#### TASK TO CARRY OUT:
What is wanted is every line below from the one with "building: [168,16,298,133] ->" up to and including the one with "building: [230,232,310,304] -> none", retyped exactly, pictures excluded, nothing else.
---------- DATA FOR REVIEW ----------
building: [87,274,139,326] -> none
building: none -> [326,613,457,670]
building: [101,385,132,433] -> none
----------
---------- DATA FOR REVIEW ----------
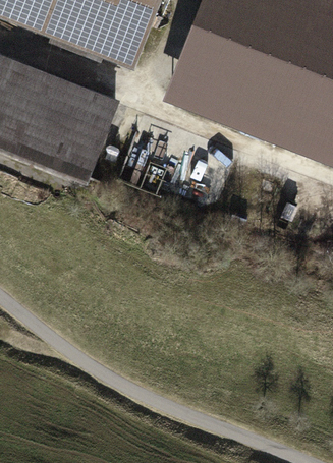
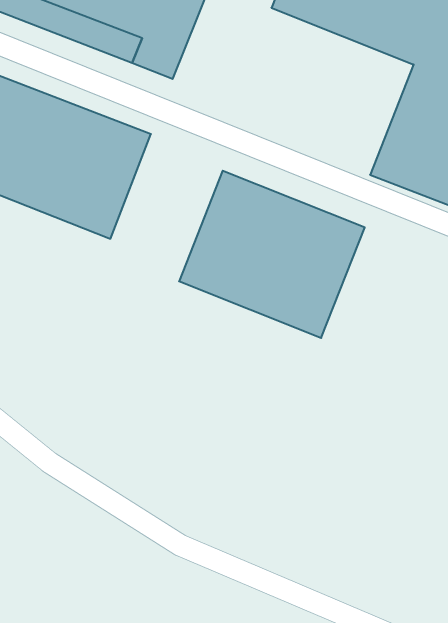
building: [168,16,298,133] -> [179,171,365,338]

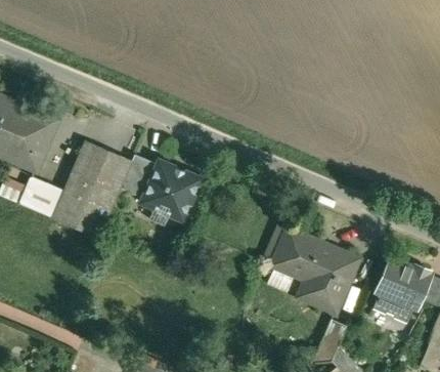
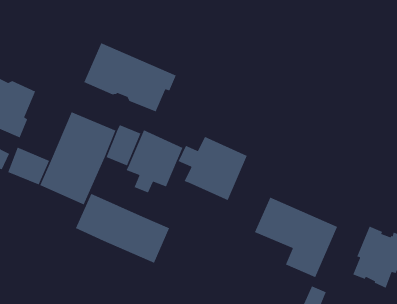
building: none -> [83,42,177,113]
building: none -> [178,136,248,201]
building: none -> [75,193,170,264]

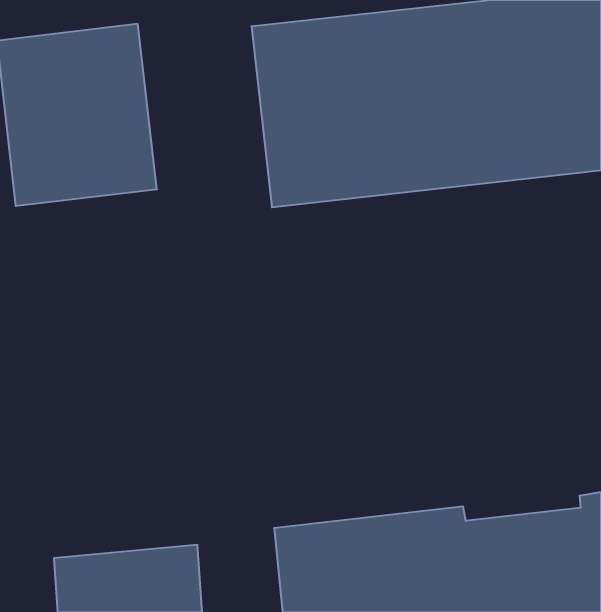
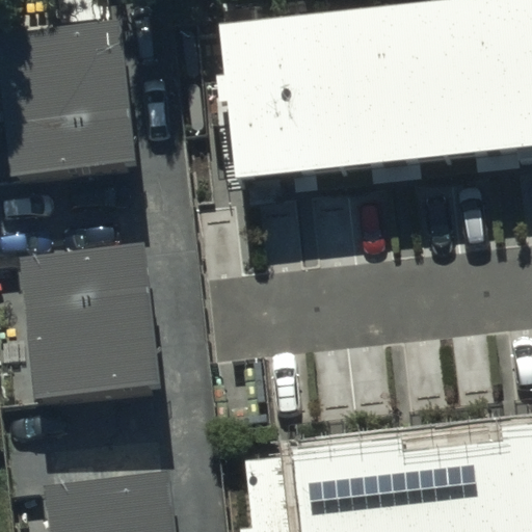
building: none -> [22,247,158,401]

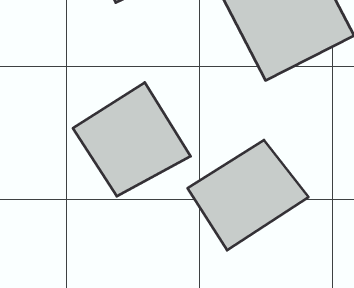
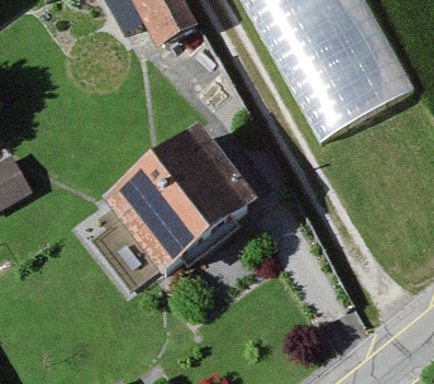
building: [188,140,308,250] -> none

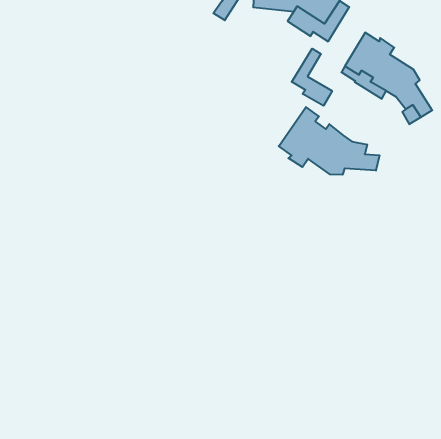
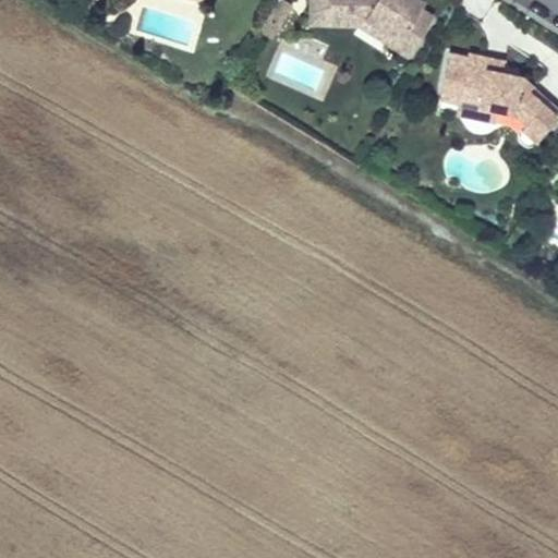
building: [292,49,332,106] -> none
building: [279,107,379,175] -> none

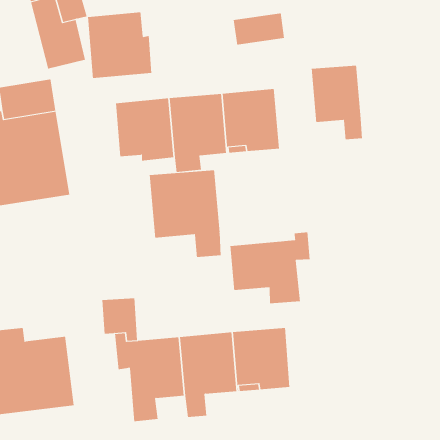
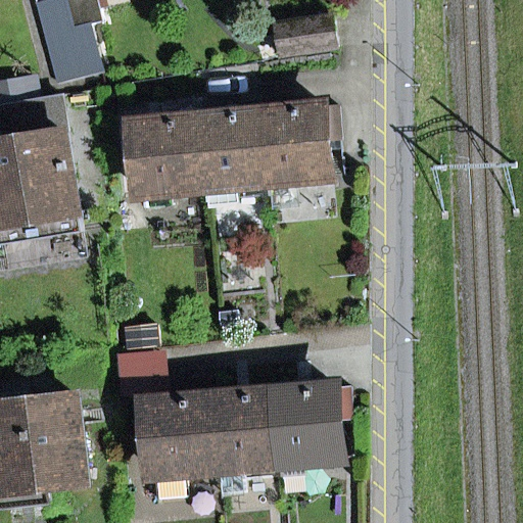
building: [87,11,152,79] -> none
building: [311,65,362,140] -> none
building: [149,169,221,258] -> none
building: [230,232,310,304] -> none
----------
#### EXERCISE RESULT:
building: [168,16,298,133] -> [179,171,365,338]

building: none -> [83,42,177,113]
building: none -> [178,136,248,201]
building: none -> [75,193,170,264]

building: none -> [22,247,158,401]

building: [188,140,308,250] -> none

building: [292,49,332,106] -> none
building: [279,107,379,175] -> none

building: [87,11,152,79] -> none
building: [311,65,362,140] -> none
building: [149,169,221,258] -> none
building: [230,232,310,304] -> none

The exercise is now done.